[EXTRACTED RECORDS]

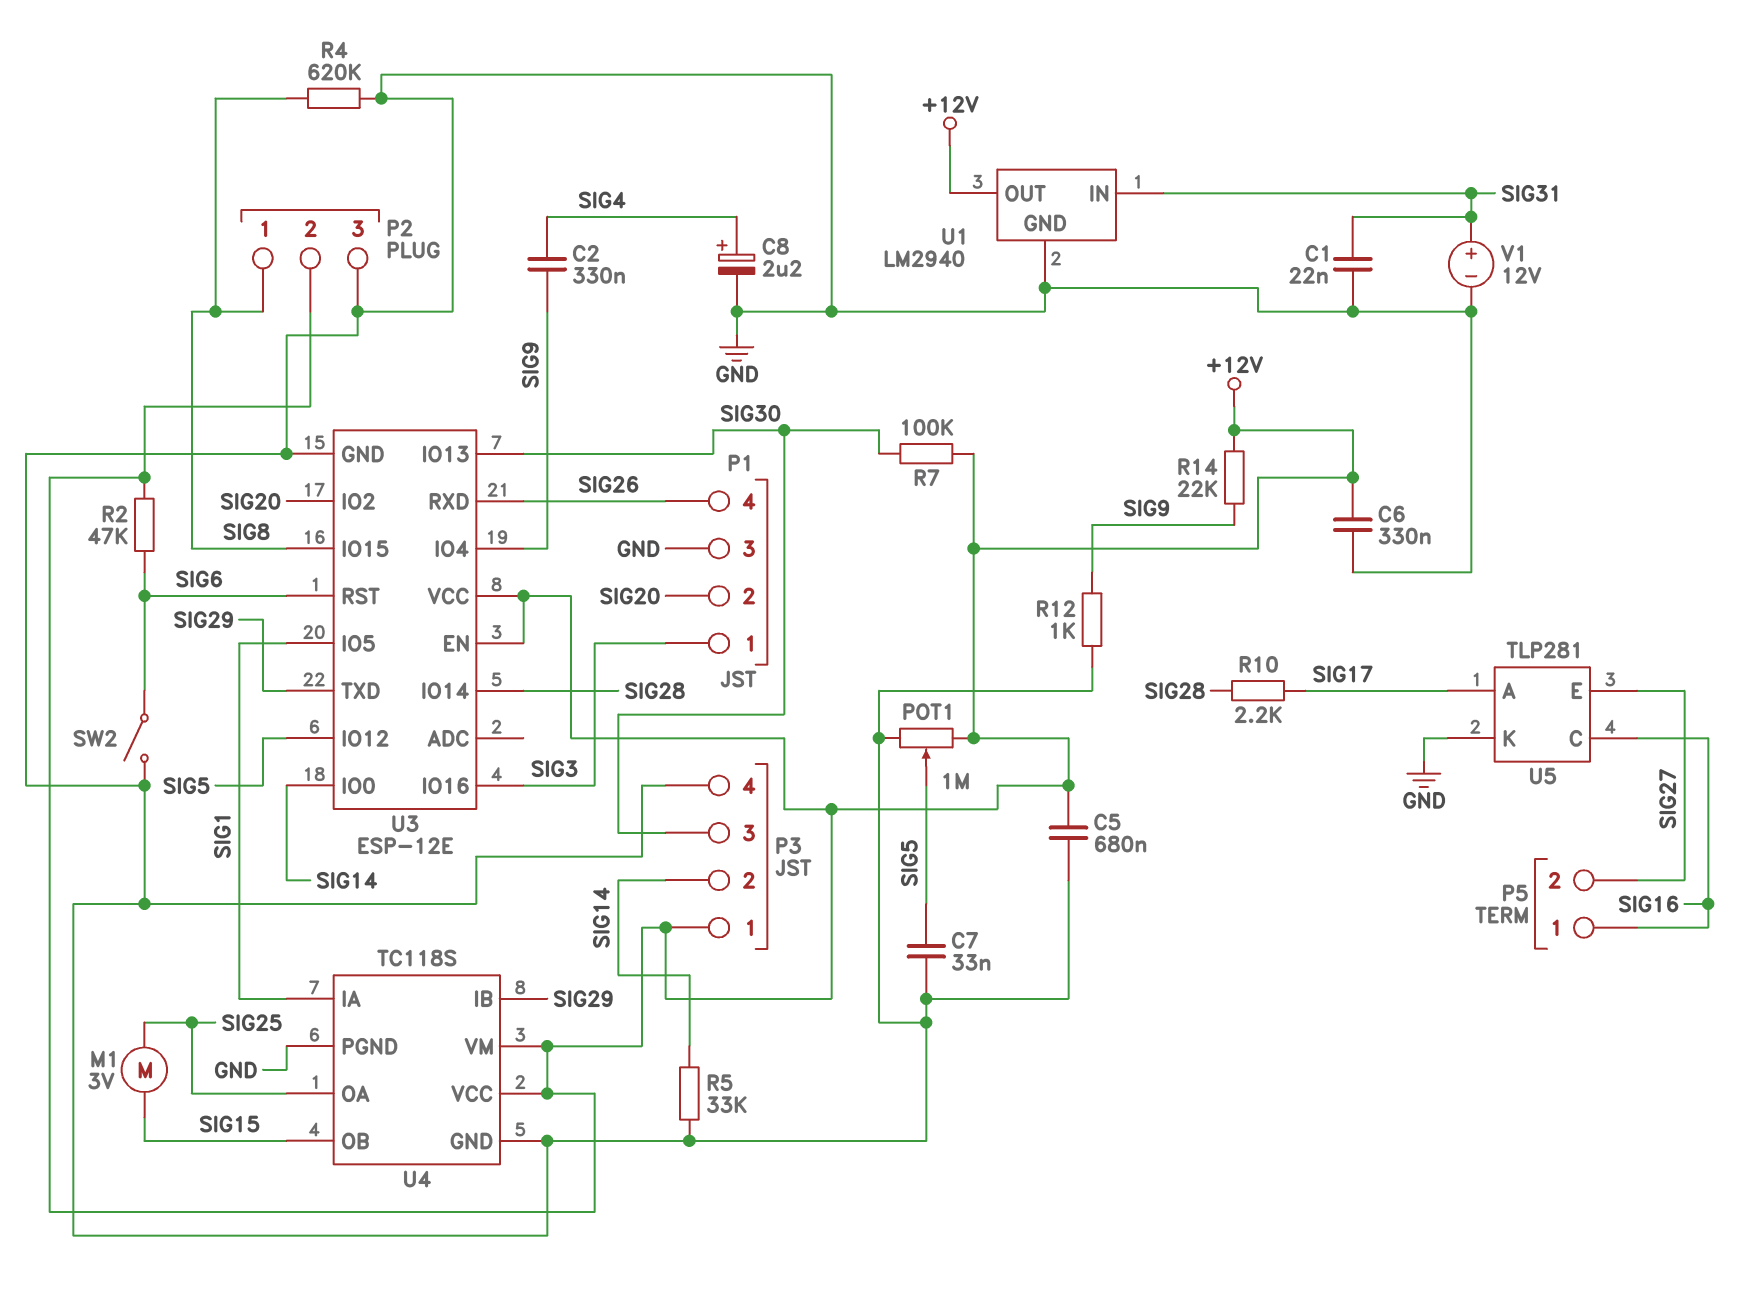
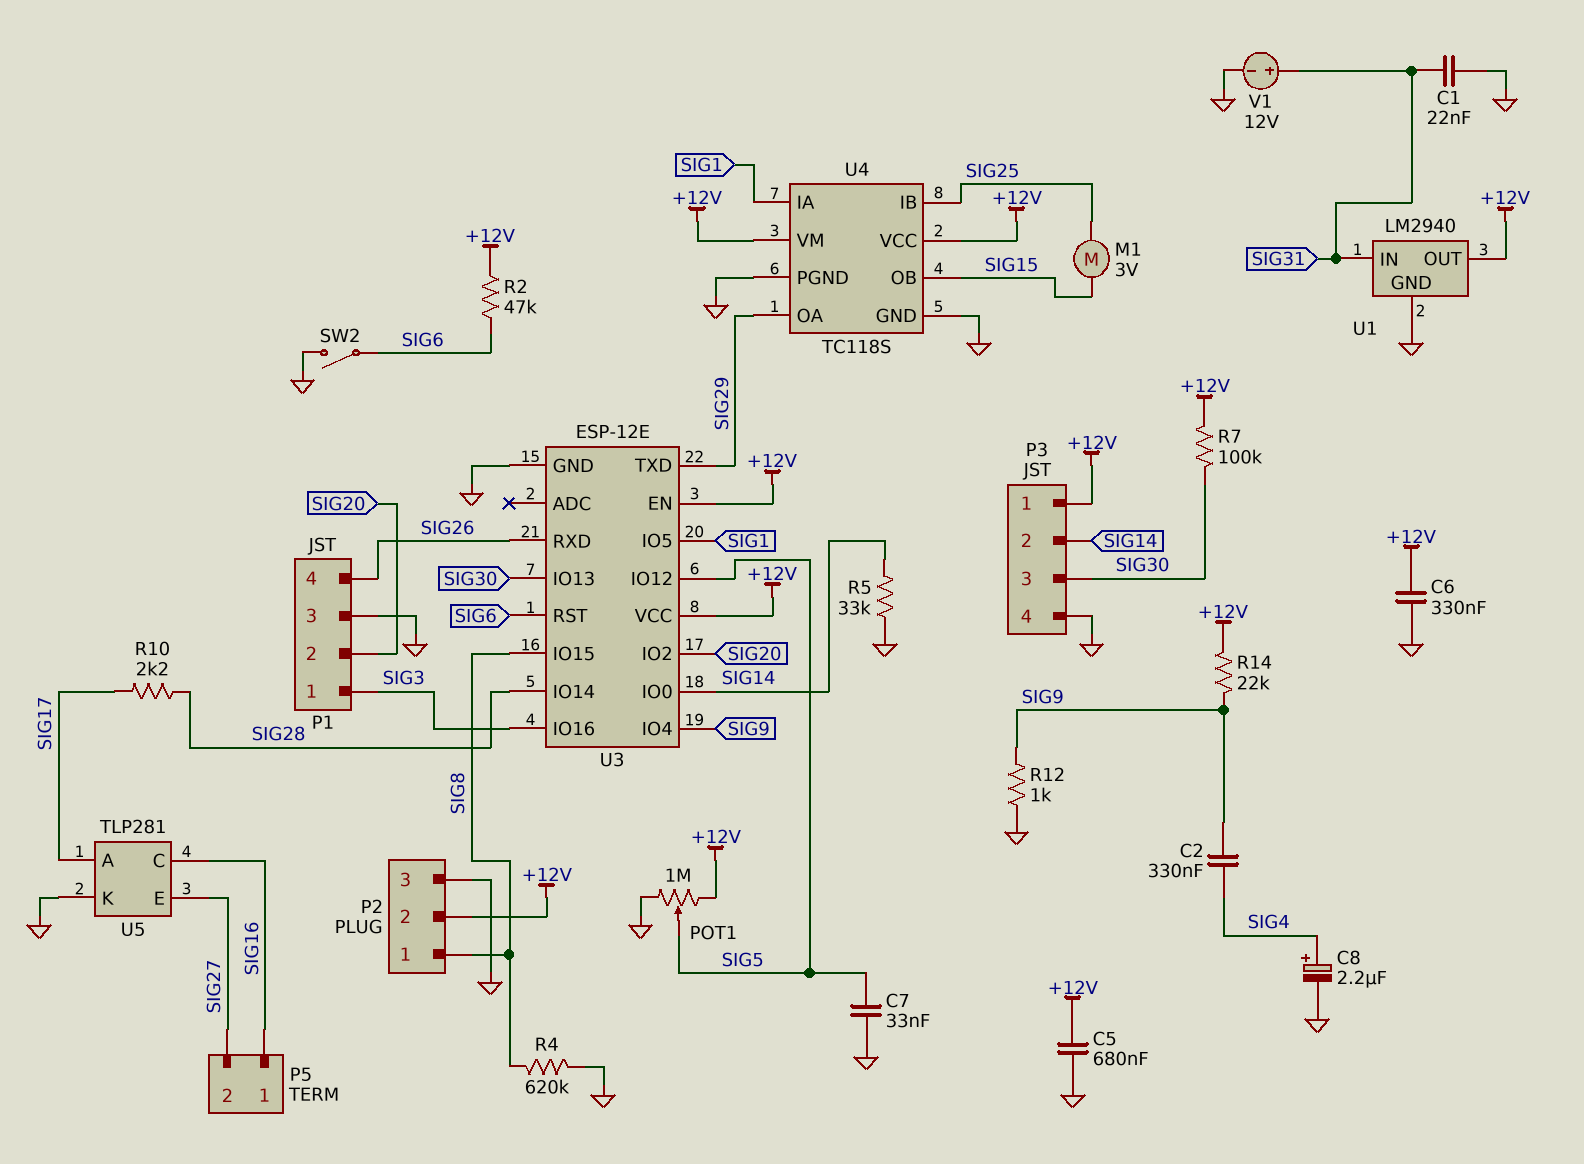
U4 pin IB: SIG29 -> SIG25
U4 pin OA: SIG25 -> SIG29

[/EXTRACTED RECORDS]
[EXTRACTED RECORDS]

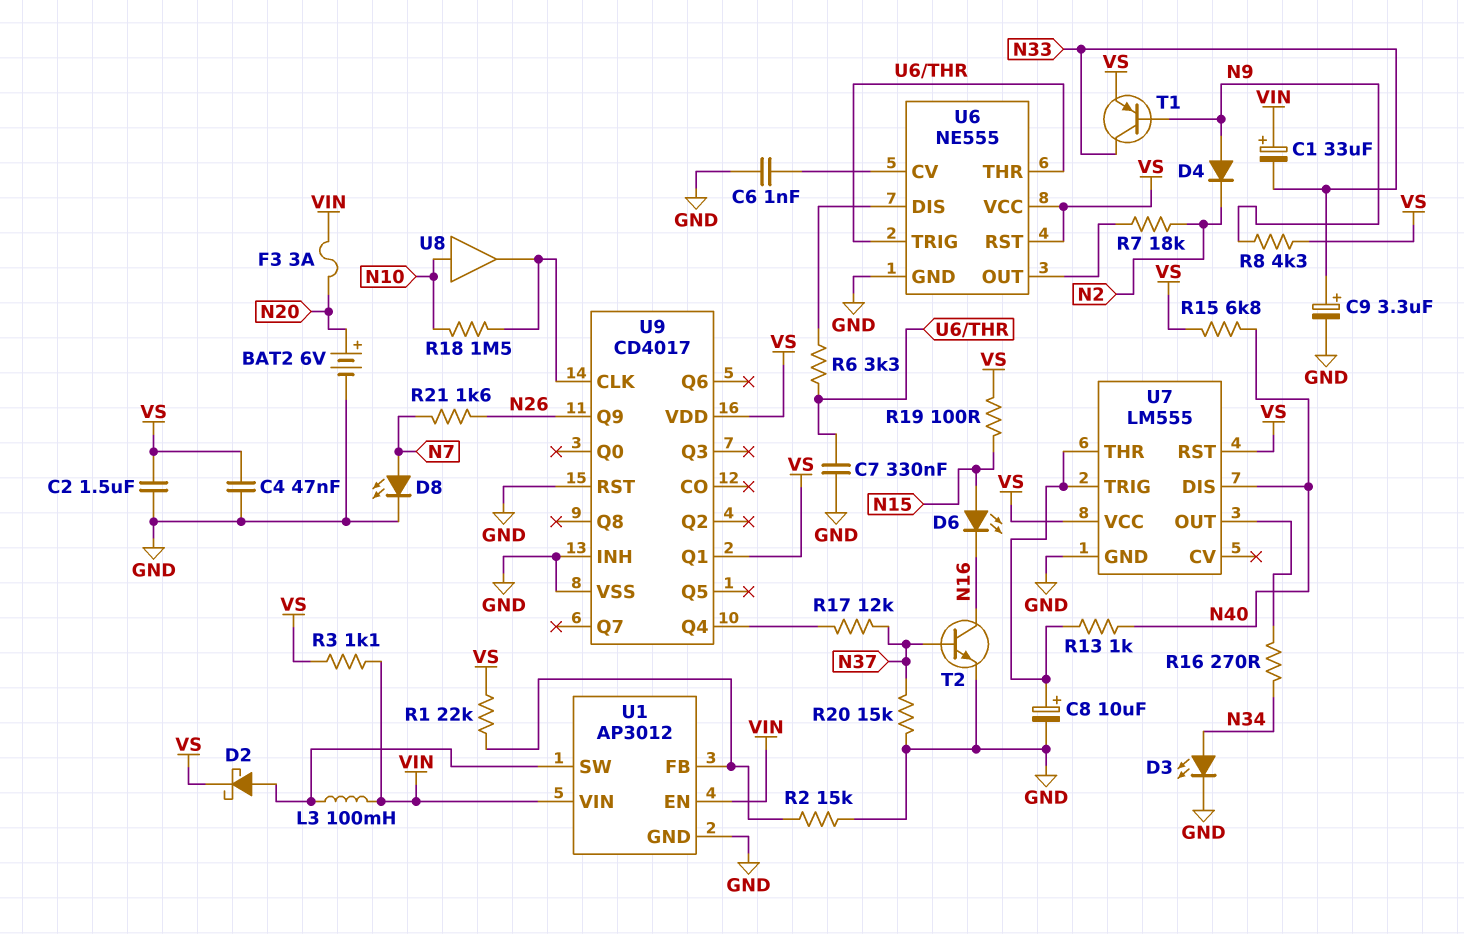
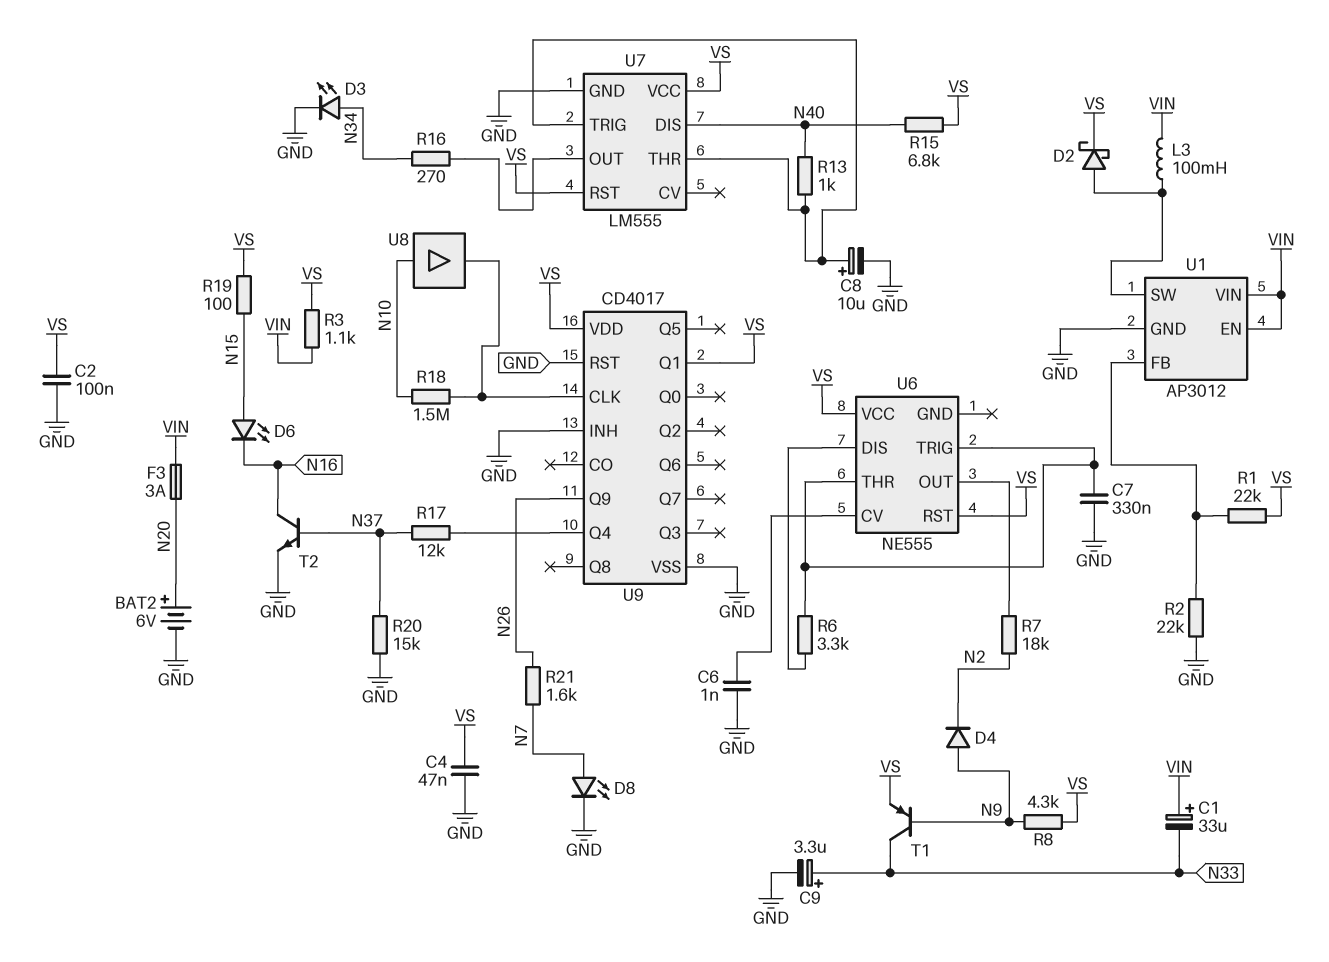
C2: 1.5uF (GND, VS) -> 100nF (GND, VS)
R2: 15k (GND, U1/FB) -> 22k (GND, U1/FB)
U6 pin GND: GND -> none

[/EXTRACTED RECORDS]

== TASK INSTRUCTIONS ==
Reproduce word for word the material above, beginning with the line that contains "C2: 1.5uF (GND, VS) -> 100nF (GND, VS)" and ending with the line that contains "U6 pin GND: GND -> none".

== RESPONSE TO THIS TASK ==
C2: 1.5uF (GND, VS) -> 100nF (GND, VS)
R2: 15k (GND, U1/FB) -> 22k (GND, U1/FB)
U6 pin GND: GND -> none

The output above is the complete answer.